Assignment >> Lines holding the string "trophy" in the listing below are to be copied.

Data extract >>
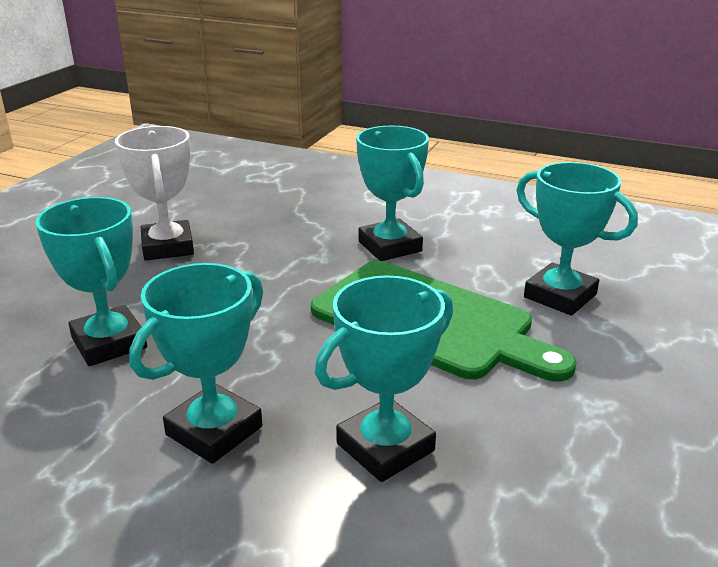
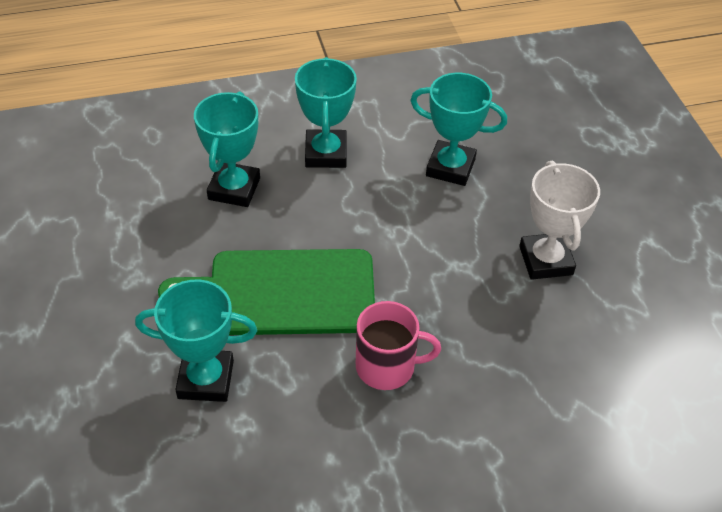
camera: 140 degrees right, 20 degrees up
(168, 247) = (545, 260): white trophy -> white trophy turned 45 degrees clockwise
(390, 246) = (387, 366): turquoise trophy -> pink mug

Task output >>
(168, 247) = (545, 260): white trophy -> white trophy turned 45 degrees clockwise
(390, 246) = (387, 366): turquoise trophy -> pink mug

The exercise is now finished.